▶ [EXERCISE]: Set down the entries that follow exactly as written, leaving out any images.

- - - -

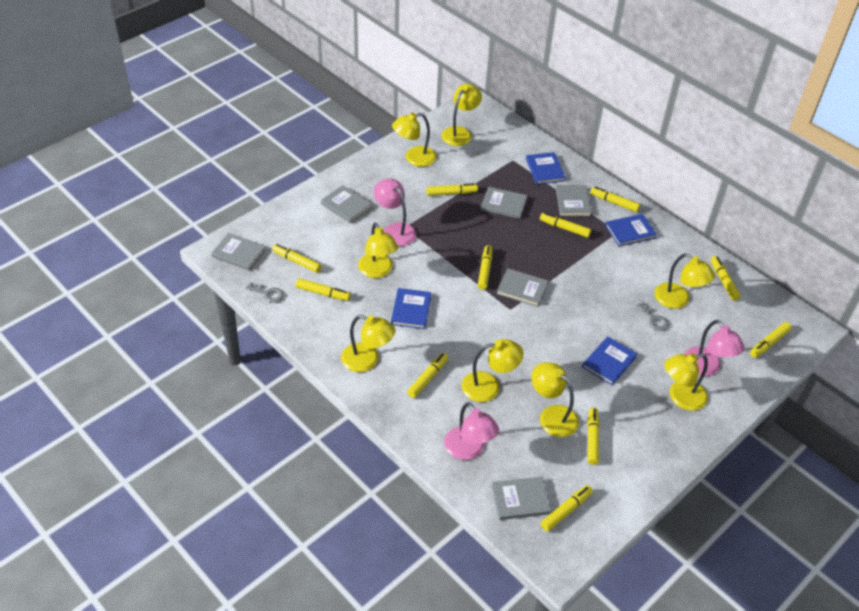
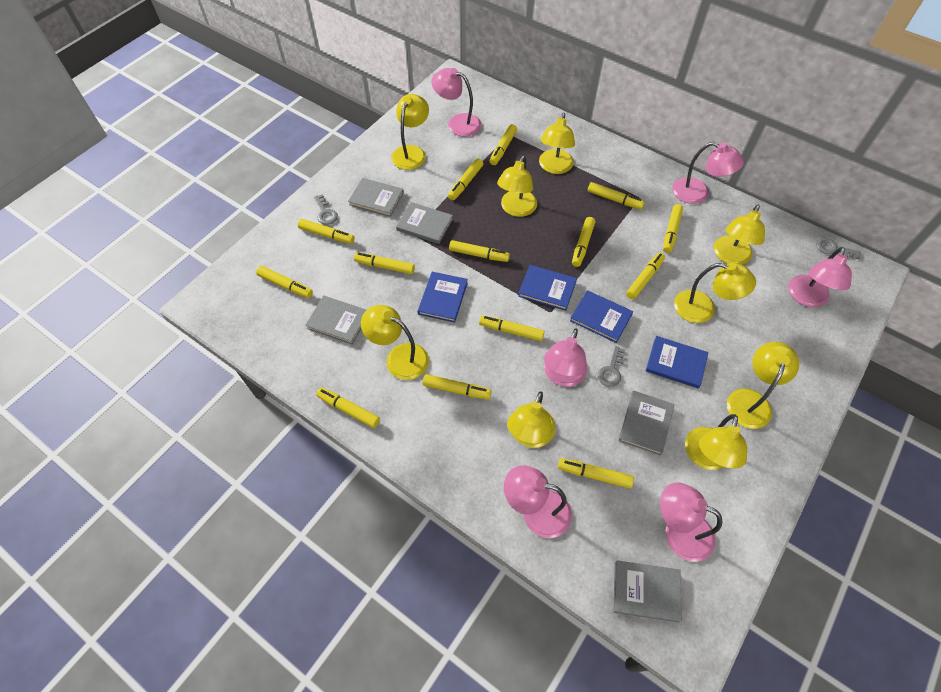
grey book: 6 -> 5
grey key: 2 -> 3
pink lamp: 3 -> 6
yellow lamp: 8 -> 9
yellow marker: 11 -> 14

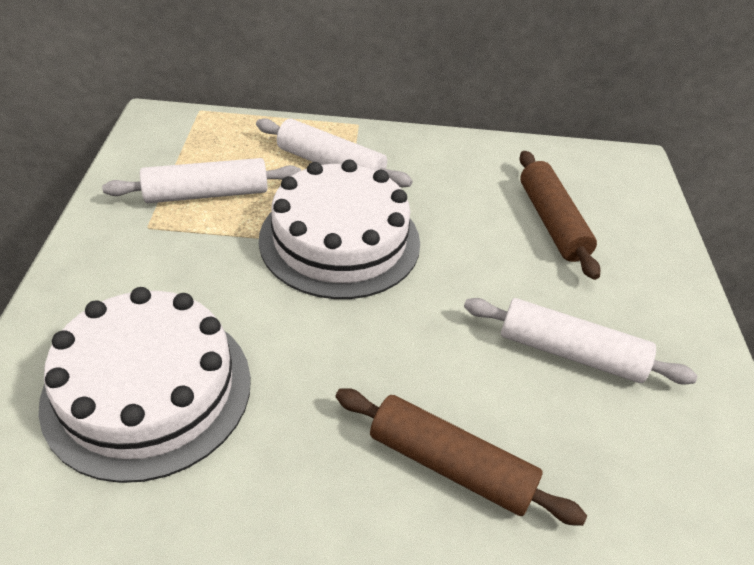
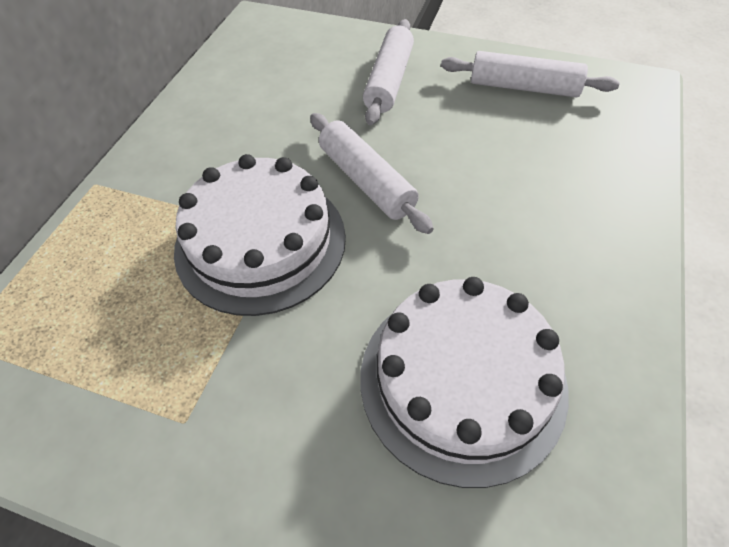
brown rolling pin: 2 -> 0

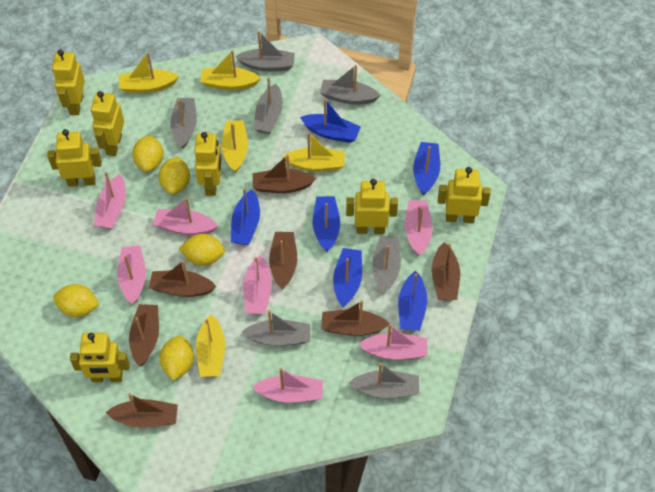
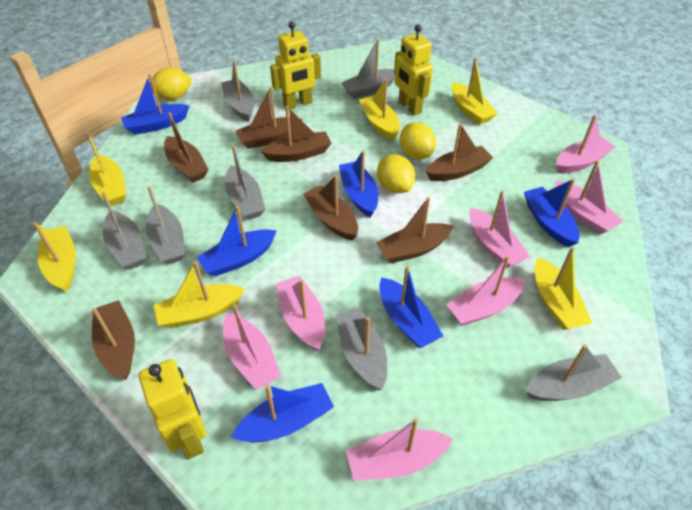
yellow boat: 5 -> 6
yellow lemon: 5 -> 3
yellow robot: 7 -> 3

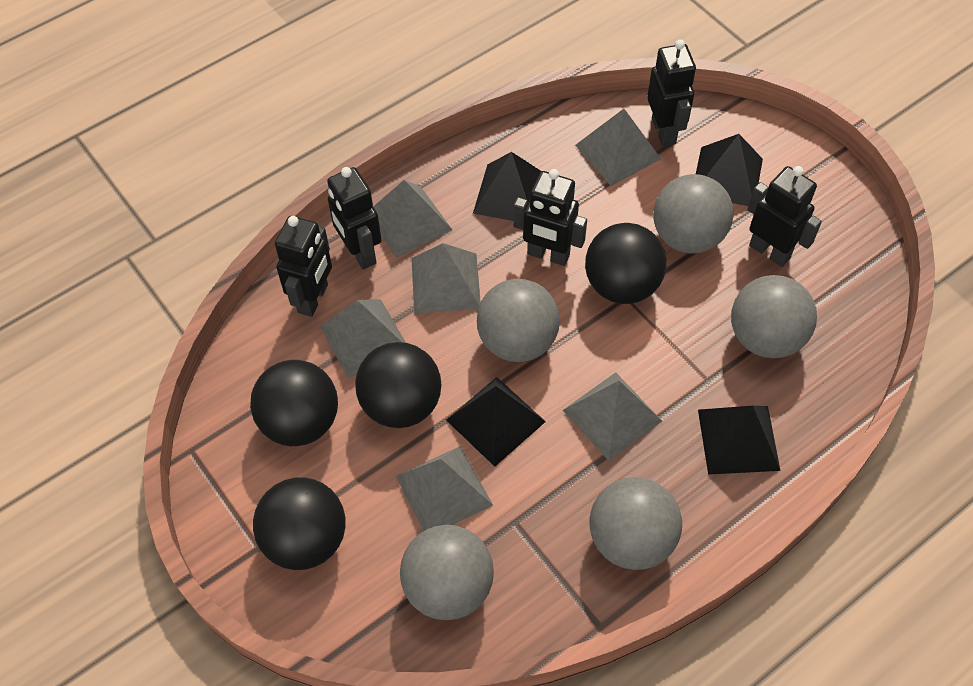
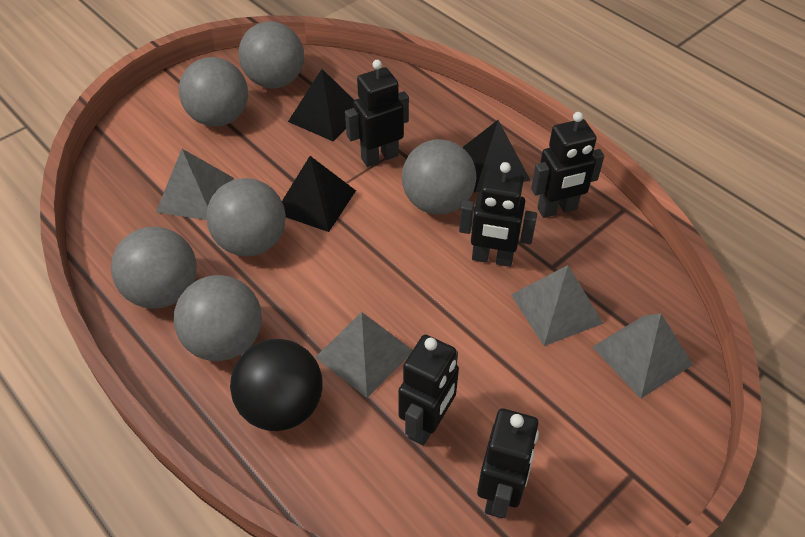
black ball: 4 -> 1
black pyramid: 4 -> 3
grey ball: 5 -> 6
grey pyramid: 6 -> 4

- - - -

▶ [ANSWER FOR THIS EXERCISE]:
grey book: 6 -> 5
grey key: 2 -> 3
pink lamp: 3 -> 6
yellow lamp: 8 -> 9
yellow marker: 11 -> 14

brown rolling pin: 2 -> 0

yellow boat: 5 -> 6
yellow lemon: 5 -> 3
yellow robot: 7 -> 3

black ball: 4 -> 1
black pyramid: 4 -> 3
grey ball: 5 -> 6
grey pyramid: 6 -> 4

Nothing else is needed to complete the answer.